Raw data>
===

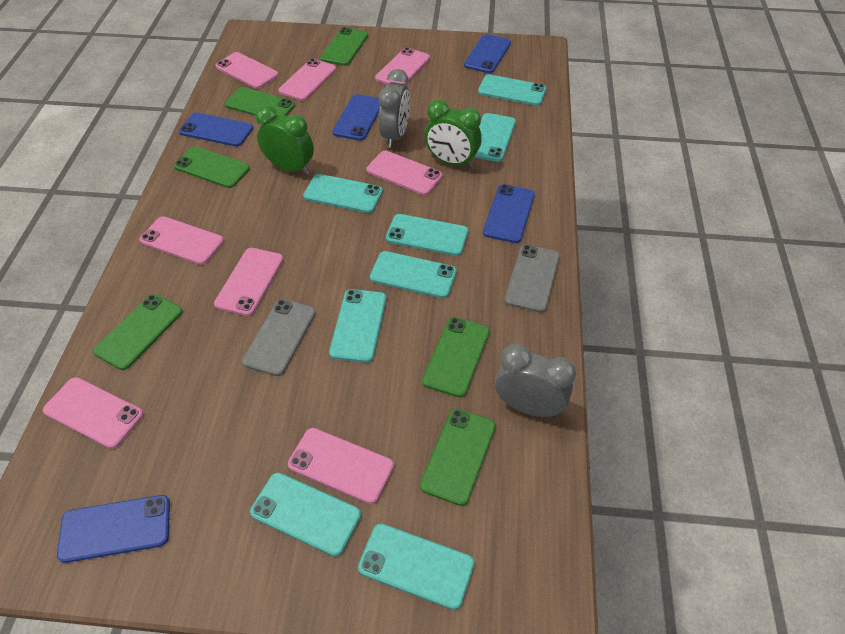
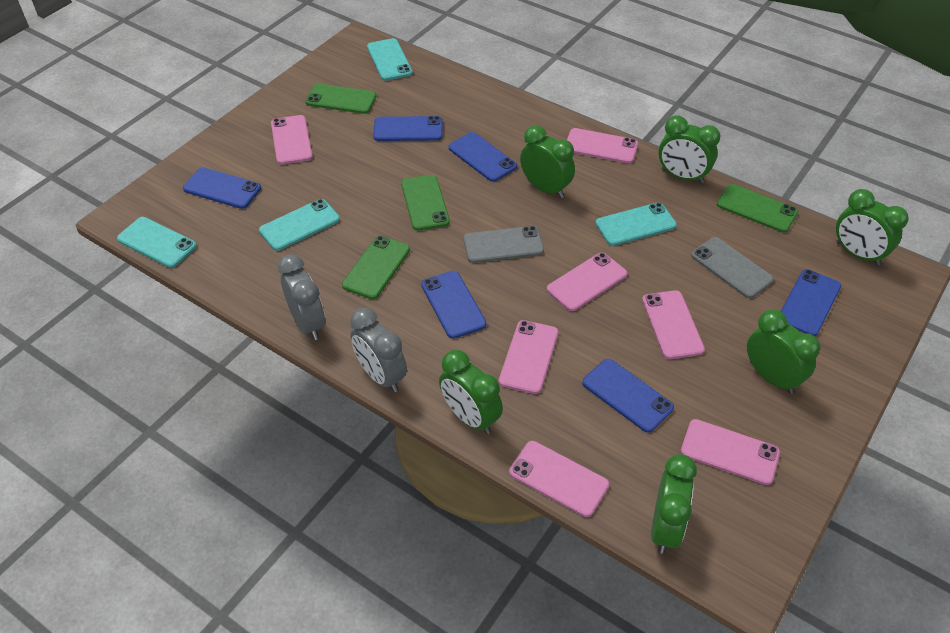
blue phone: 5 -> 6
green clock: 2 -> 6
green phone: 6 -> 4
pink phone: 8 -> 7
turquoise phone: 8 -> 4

===

Task directions>
When a line in the data contains the string "phone", copy that line.

Your solution>
blue phone: 5 -> 6
green phone: 6 -> 4
pink phone: 8 -> 7
turquoise phone: 8 -> 4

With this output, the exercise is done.